# What to do
Once you reach the line containing "KEYS2 pin K3: D4 -> D6" in the data below, restate each line word for word up to and including the one containing "MIC pin OUT: D2 -> D3".

# Records shown
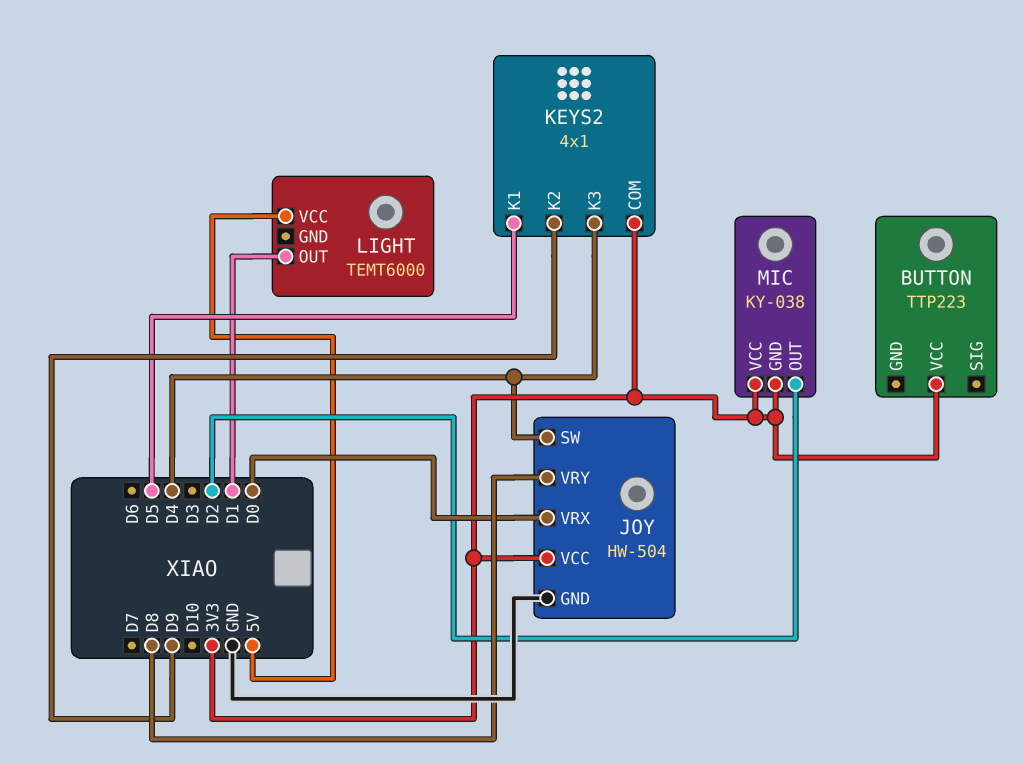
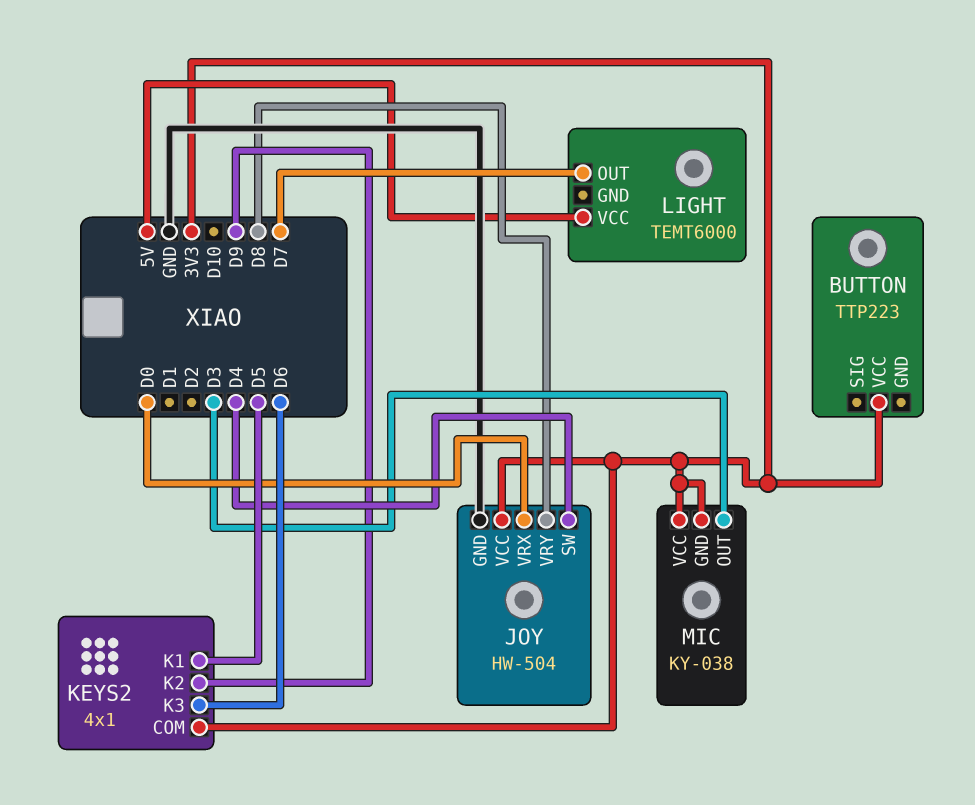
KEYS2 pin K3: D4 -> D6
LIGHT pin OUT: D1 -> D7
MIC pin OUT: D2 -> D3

==

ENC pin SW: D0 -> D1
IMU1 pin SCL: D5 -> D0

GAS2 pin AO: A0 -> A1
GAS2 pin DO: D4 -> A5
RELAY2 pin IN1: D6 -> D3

# Answer area
KEYS2 pin K3: D4 -> D6
LIGHT pin OUT: D1 -> D7
MIC pin OUT: D2 -> D3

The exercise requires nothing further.